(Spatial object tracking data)
»»

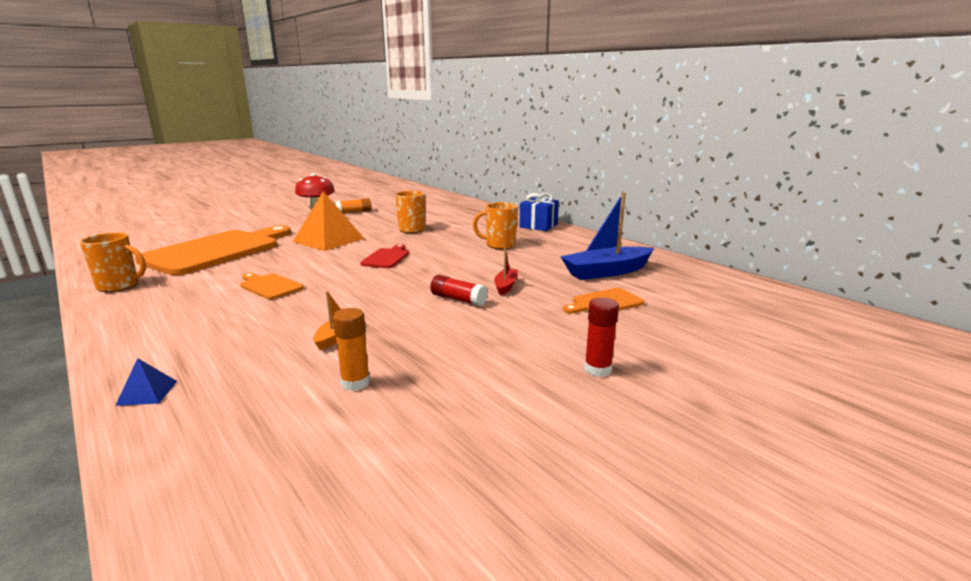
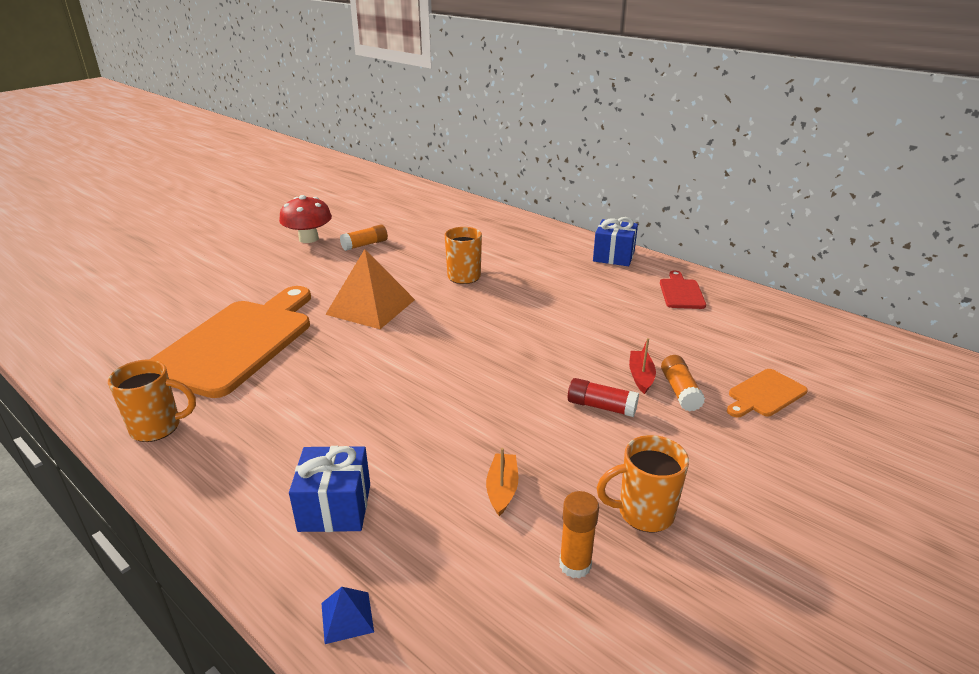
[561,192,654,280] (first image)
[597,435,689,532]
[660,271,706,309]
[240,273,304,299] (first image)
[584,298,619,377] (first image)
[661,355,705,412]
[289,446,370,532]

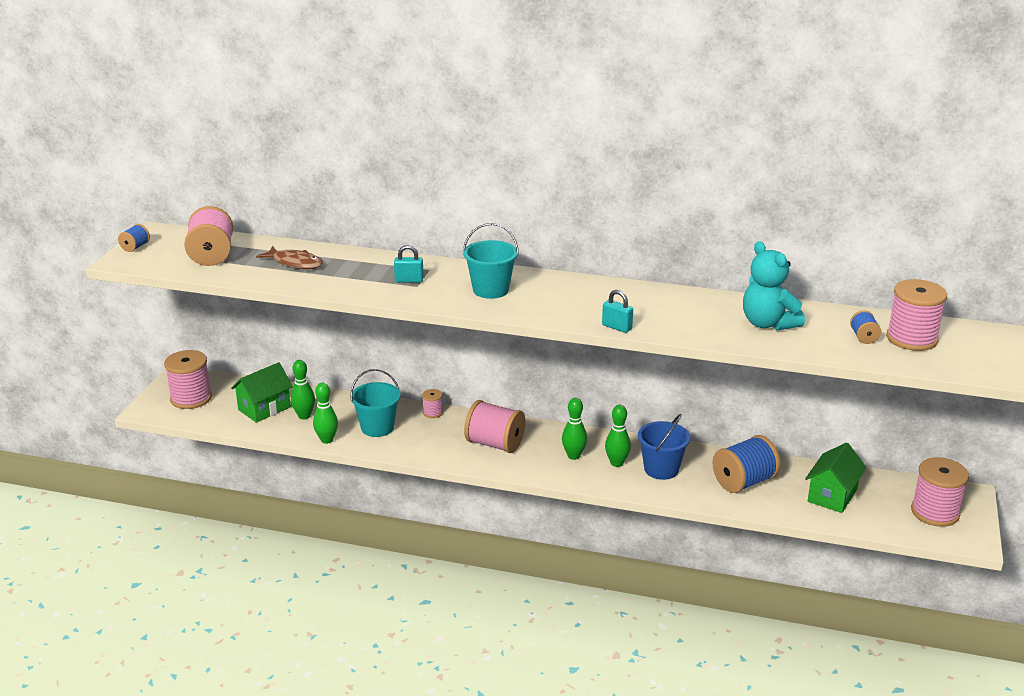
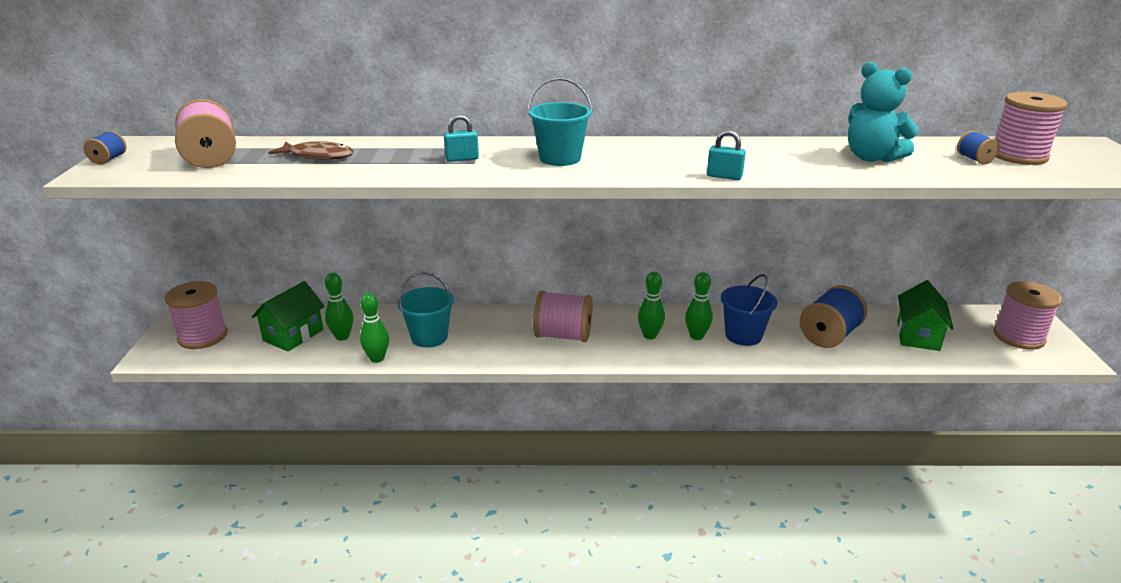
[422,389,443,418] (first image)

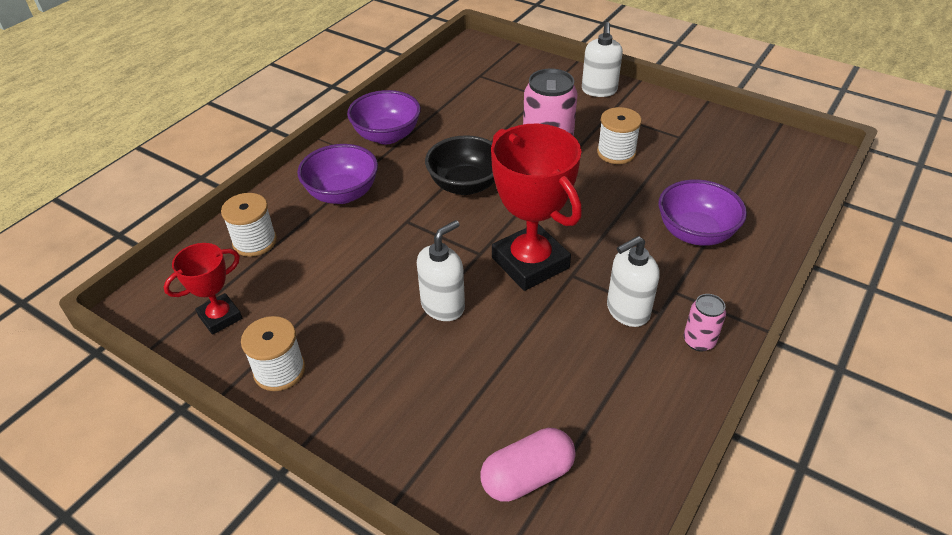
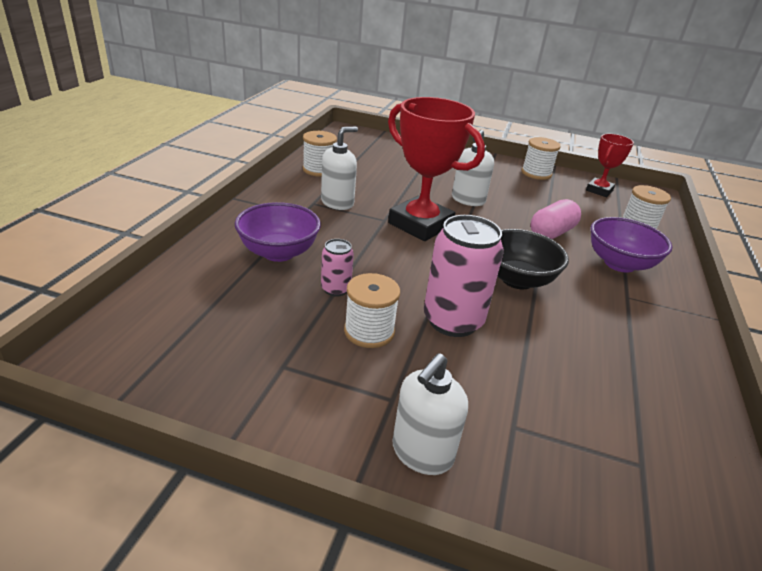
[392,353,468,475]
[347,90,421,144] (first image)
[321,239,354,297]
[531,199,581,239]
[303,131,337,177]

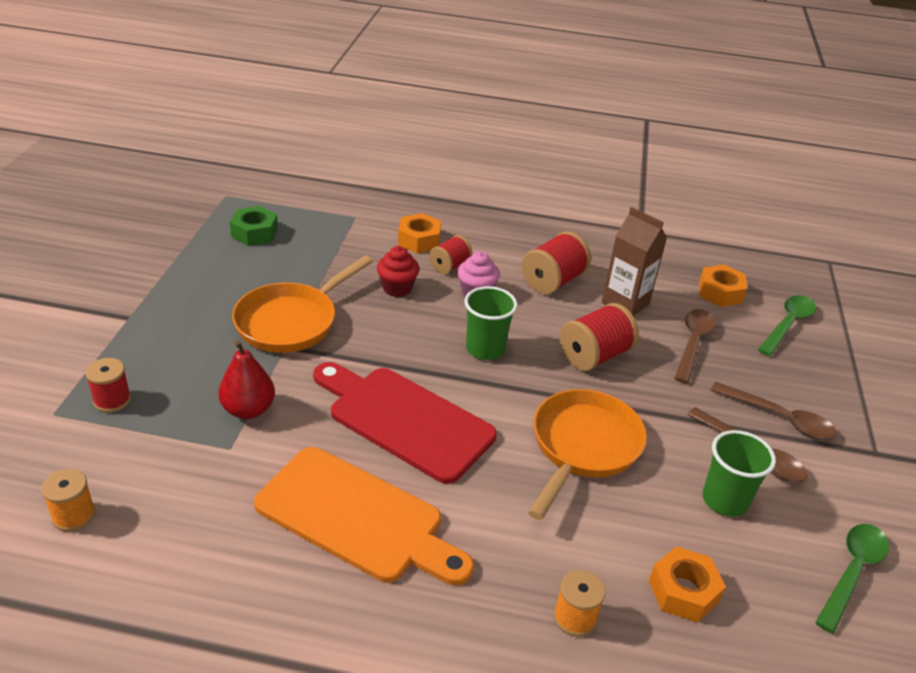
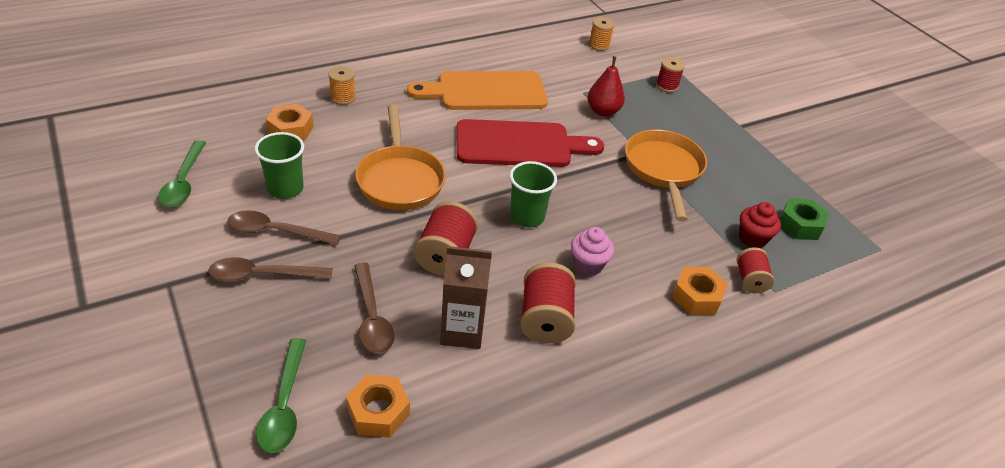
[736,247,774,293]
[739,202,781,248]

««

AIM OF THE EXERCISE
Write out each entry exactly; any pictures stay out of the copy.

RESPONSE FOR THIS EXERCISE
[561,192,654,280] (first image)
[597,435,689,532]
[660,271,706,309]
[240,273,304,299] (first image)
[584,298,619,377] (first image)
[661,355,705,412]
[289,446,370,532]

[422,389,443,418] (first image)

[392,353,468,475]
[347,90,421,144] (first image)
[321,239,354,297]
[531,199,581,239]
[303,131,337,177]

[736,247,774,293]
[739,202,781,248]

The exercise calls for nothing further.